Problem description —
Down to the last line below, repeat the entries word for word and drop the pictures.

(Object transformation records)
↓
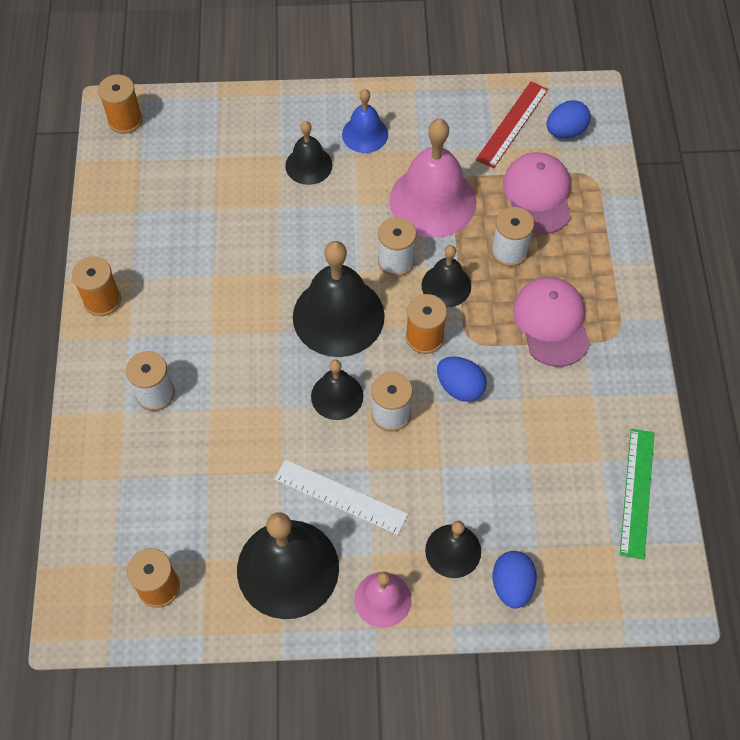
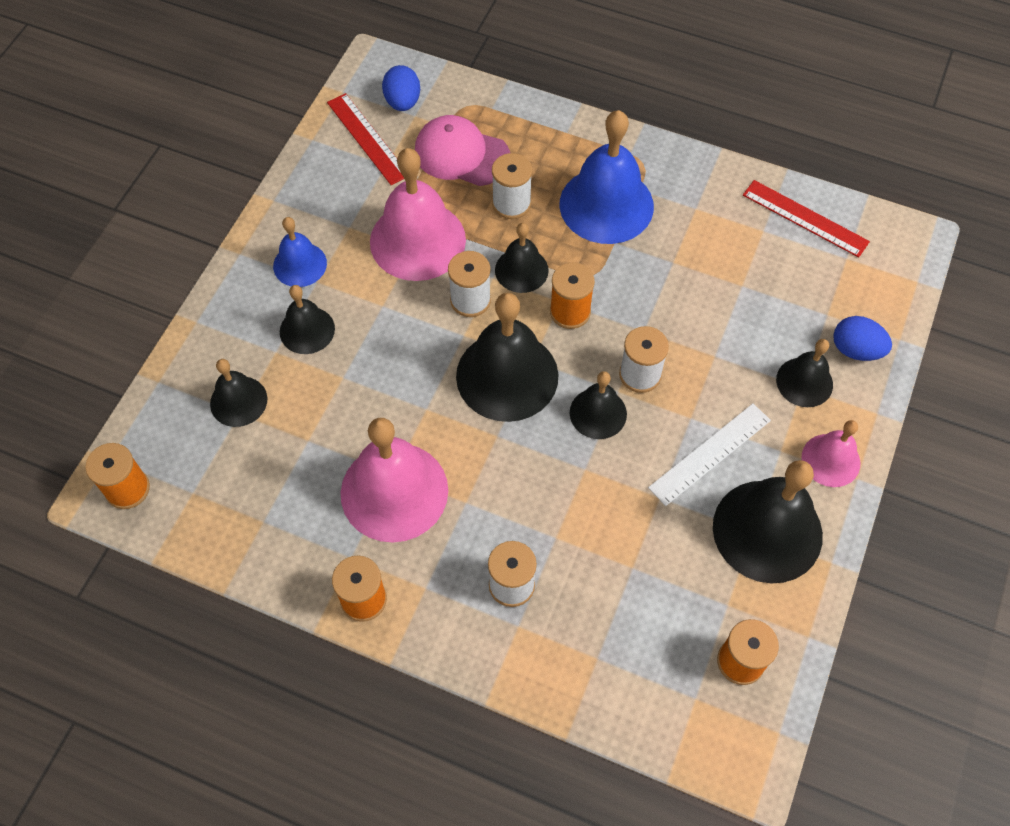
camera: 65 degrees left, 0 degrees up
(198, 282) = (394, 491): none -> pink bell
(226, 151) = (238, 401): none -> black bell
(460, 387) = (638, 305): blue egg -> none
(551, 322) = (606, 205): pink cap -> blue bell
(637, 492) = (805, 218): green ruler -> red ruler

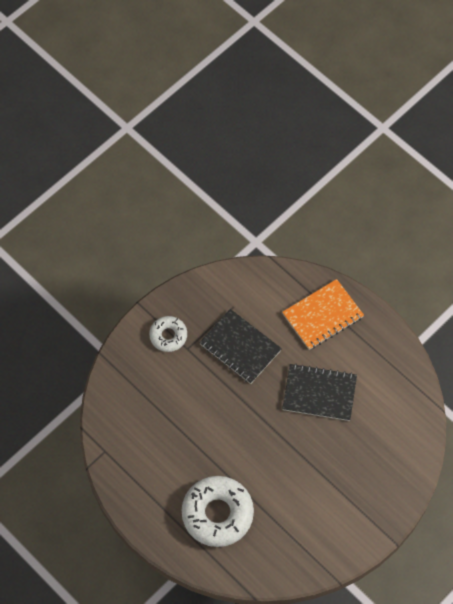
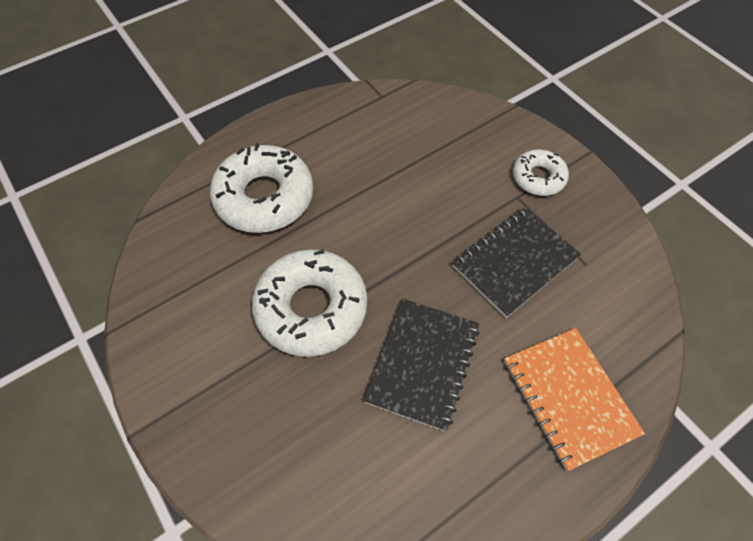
camera: 100 degrees right, 5 degrees down
(297, 462) = (311, 308): none -> white donut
↑
Answer for the task —
camera: 65 degrees left, 0 degrees up
(198, 282) = (394, 491): none -> pink bell
(226, 151) = (238, 401): none -> black bell
(460, 387) = (638, 305): blue egg -> none
(551, 322) = (606, 205): pink cap -> blue bell
(637, 492) = (805, 218): green ruler -> red ruler

camera: 100 degrees right, 5 degrees down
(297, 462) = (311, 308): none -> white donut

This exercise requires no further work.